» **Directions for this task**: Find the lines of the listing that contain the string "minus", and return them.

» **Supplied material**:
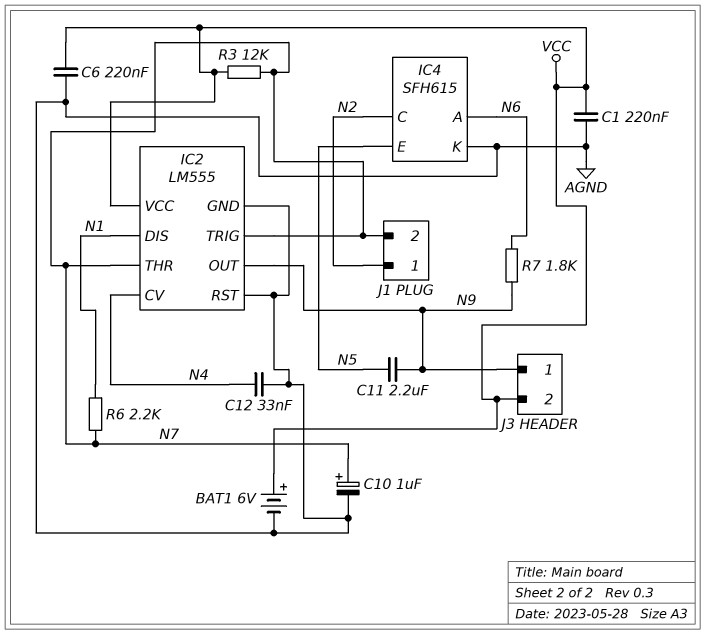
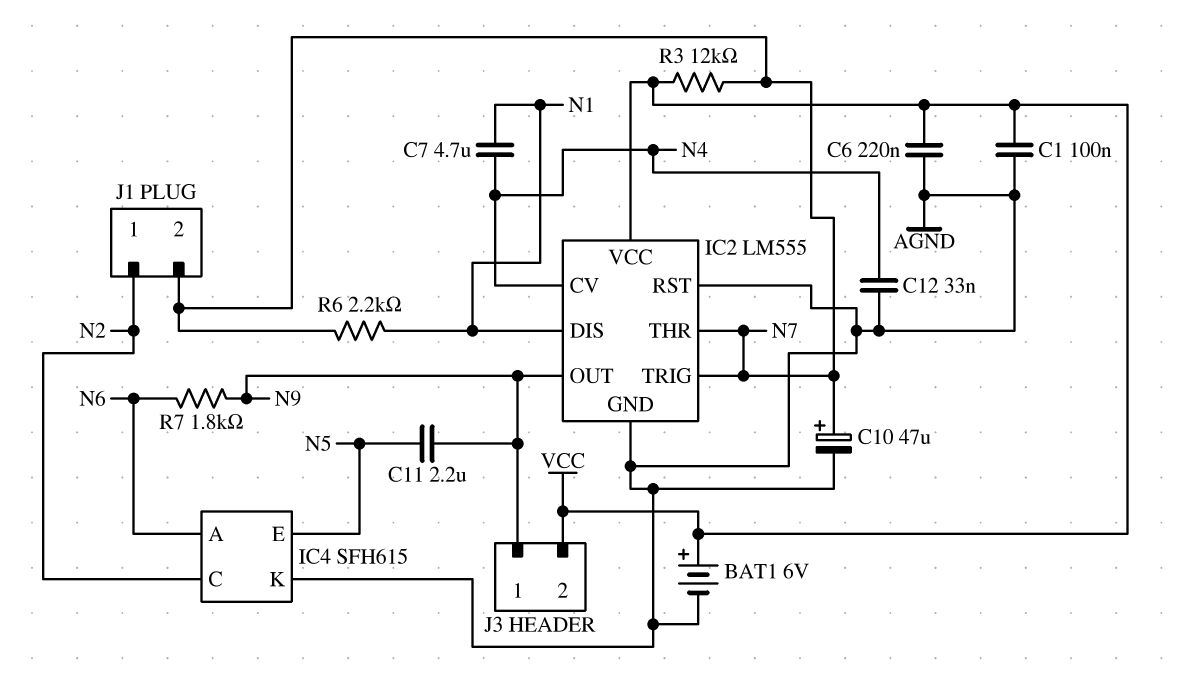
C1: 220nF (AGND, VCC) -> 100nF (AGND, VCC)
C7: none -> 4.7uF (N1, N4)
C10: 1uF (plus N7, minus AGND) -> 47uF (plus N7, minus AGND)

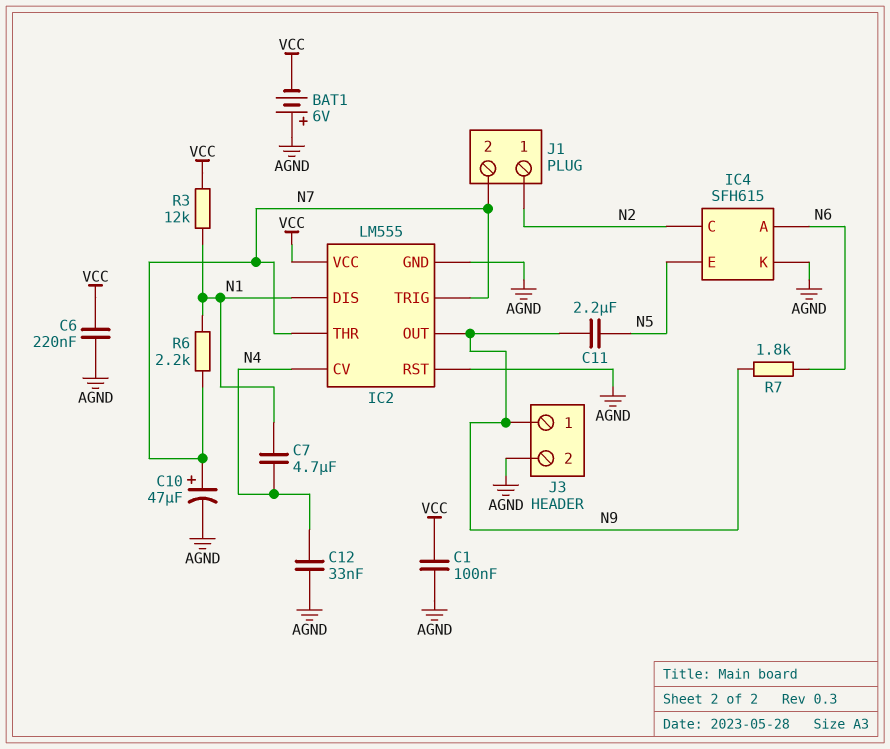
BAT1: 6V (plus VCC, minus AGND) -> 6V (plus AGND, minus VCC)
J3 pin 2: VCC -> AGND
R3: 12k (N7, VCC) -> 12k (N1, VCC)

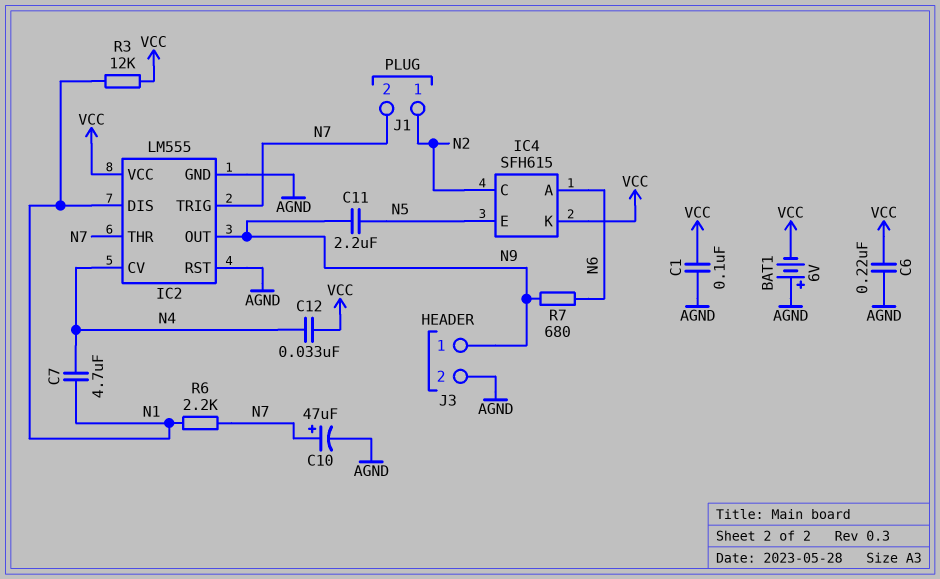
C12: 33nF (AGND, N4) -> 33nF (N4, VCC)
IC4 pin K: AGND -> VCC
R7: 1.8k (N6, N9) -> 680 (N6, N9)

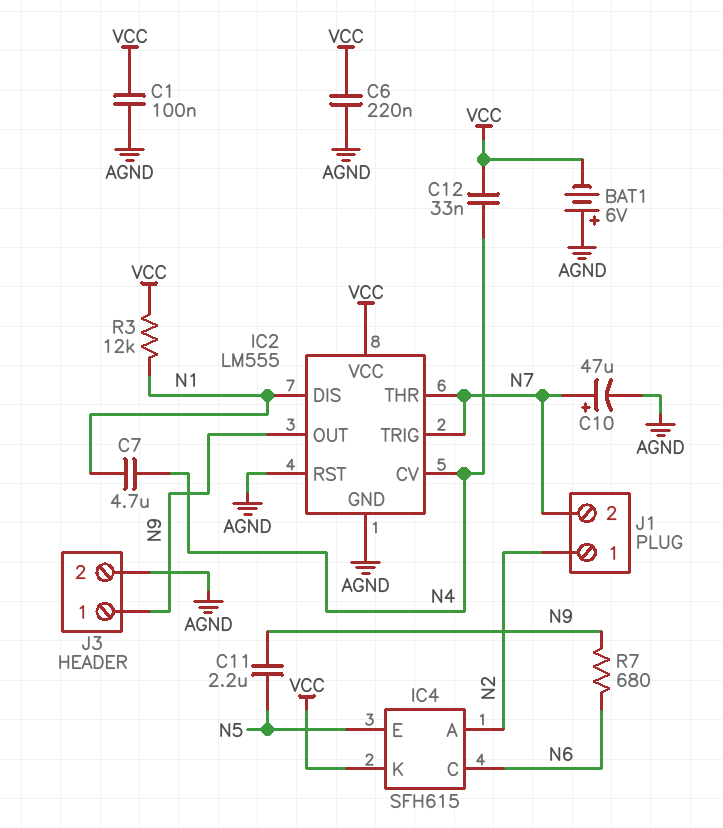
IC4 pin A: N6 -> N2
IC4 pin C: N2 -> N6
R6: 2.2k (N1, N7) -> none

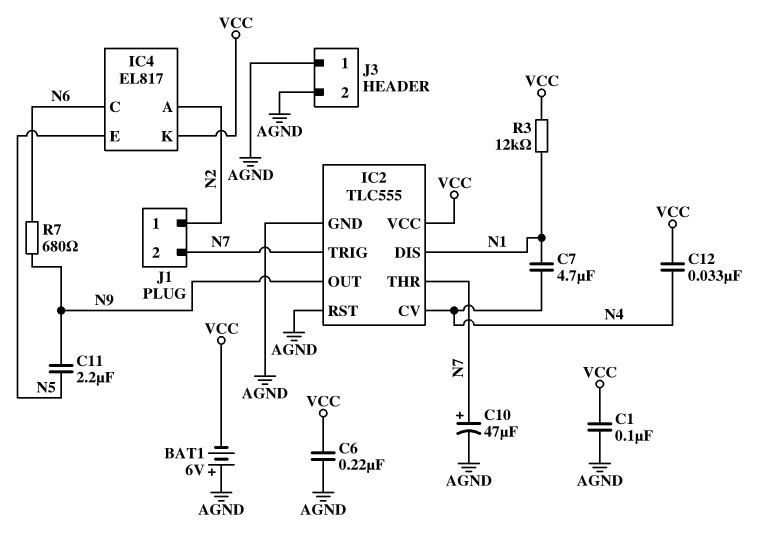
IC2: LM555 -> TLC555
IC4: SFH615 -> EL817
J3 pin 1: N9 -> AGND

» **Response to this task**:
C10: 1uF (plus N7, minus AGND) -> 47uF (plus N7, minus AGND)
BAT1: 6V (plus VCC, minus AGND) -> 6V (plus AGND, minus VCC)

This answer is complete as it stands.